Task - Please return only the lines from the one holding "camera: 20 degrees right, 5 degrees up" through the one holding "grey heart [443,398,475,426]", exactly as they appear in the records below, both ends included.

Task material -
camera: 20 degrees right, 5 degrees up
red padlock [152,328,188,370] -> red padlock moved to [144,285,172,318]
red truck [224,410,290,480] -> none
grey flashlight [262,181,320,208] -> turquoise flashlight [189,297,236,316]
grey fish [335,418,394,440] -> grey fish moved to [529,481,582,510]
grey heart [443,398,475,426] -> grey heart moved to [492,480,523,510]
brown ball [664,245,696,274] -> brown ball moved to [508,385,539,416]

==

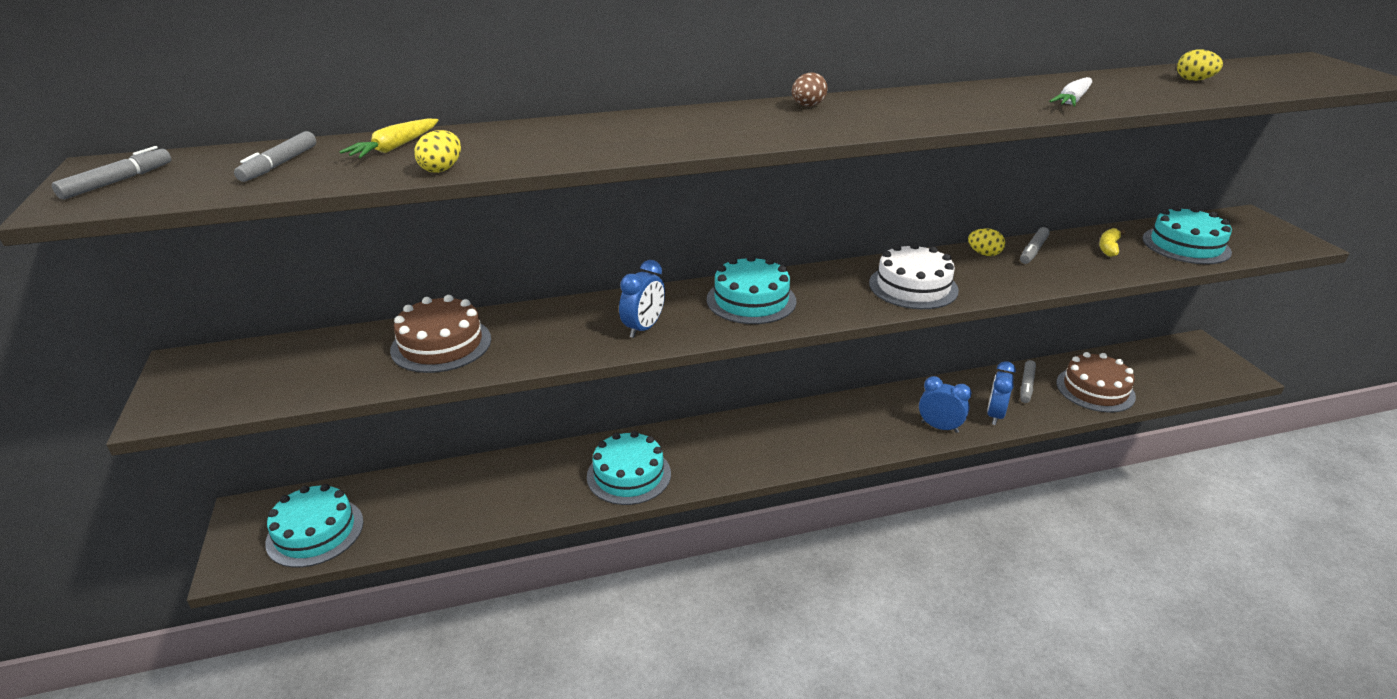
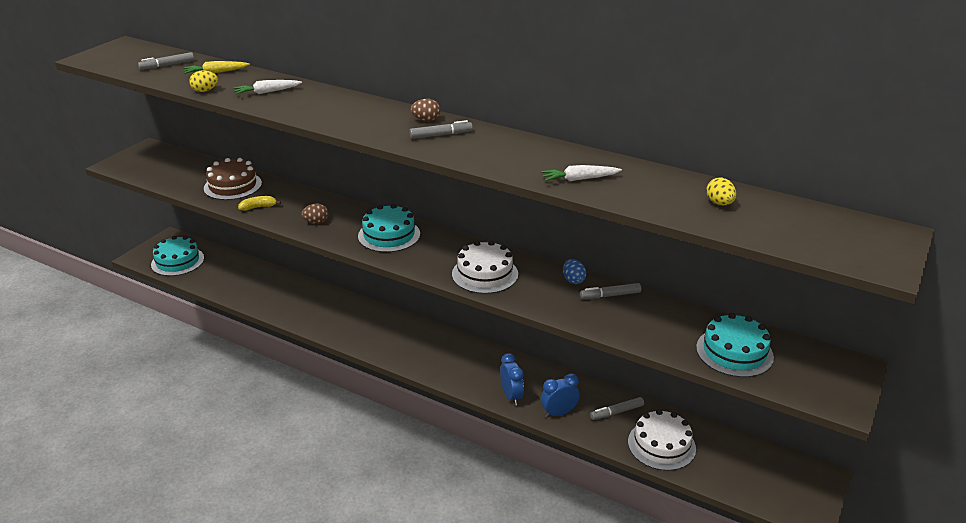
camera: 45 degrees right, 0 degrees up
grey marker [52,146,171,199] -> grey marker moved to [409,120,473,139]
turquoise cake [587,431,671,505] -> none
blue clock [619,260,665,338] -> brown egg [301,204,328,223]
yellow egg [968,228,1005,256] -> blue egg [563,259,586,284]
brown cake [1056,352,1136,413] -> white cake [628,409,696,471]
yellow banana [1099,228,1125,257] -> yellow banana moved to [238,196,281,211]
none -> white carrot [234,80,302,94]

Your solution -
camera: 20 degrees right, 5 degrees up
red padlock [152,328,188,370] -> red padlock moved to [144,285,172,318]
red truck [224,410,290,480] -> none
grey flashlight [262,181,320,208] -> turquoise flashlight [189,297,236,316]
grey fish [335,418,394,440] -> grey fish moved to [529,481,582,510]
grey heart [443,398,475,426] -> grey heart moved to [492,480,523,510]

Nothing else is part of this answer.